> [Assigned task]
Two lines mark the range in the entries below: the one holding "(268, 454) = (225, 362): none -> red tape" and the one holding "(436, 234) = (461, 240): turquoise". Set down those two and all lines between them, exactly.

START Data

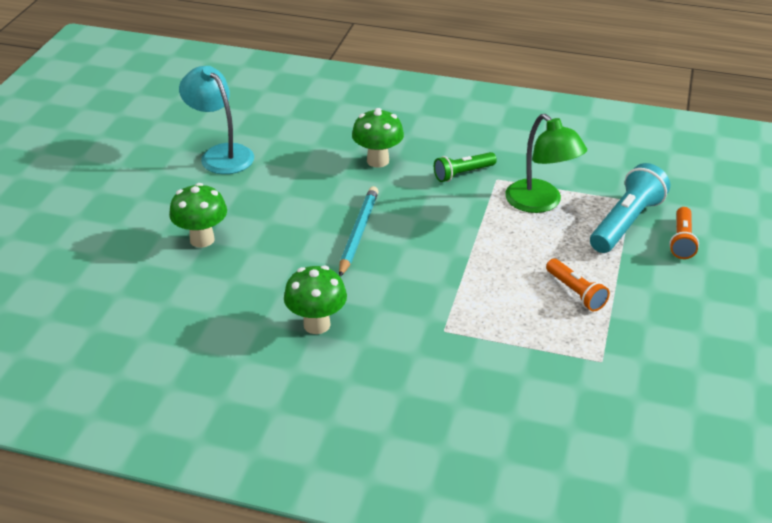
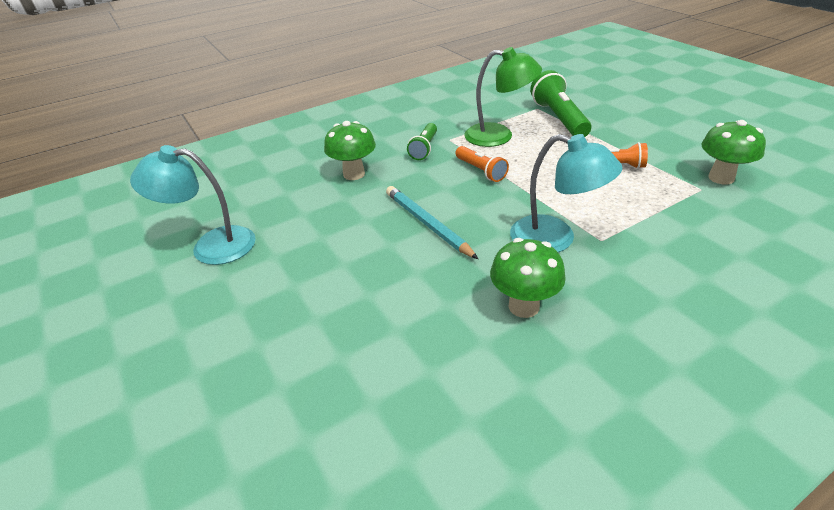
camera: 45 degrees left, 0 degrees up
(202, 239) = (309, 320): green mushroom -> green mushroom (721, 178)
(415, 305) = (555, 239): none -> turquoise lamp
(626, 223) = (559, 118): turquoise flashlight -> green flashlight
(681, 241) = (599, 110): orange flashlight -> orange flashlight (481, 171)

END Data
START Data

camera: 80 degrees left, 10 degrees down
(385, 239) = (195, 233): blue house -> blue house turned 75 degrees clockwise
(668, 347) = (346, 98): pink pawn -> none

END Data
START Data

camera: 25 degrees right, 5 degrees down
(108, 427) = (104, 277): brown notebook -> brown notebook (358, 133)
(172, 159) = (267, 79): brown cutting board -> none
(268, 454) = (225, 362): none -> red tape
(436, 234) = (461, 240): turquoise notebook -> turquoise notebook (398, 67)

END Data

> [Problem solution]
(268, 454) = (225, 362): none -> red tape
(436, 234) = (461, 240): turquoise notebook -> turquoise notebook (398, 67)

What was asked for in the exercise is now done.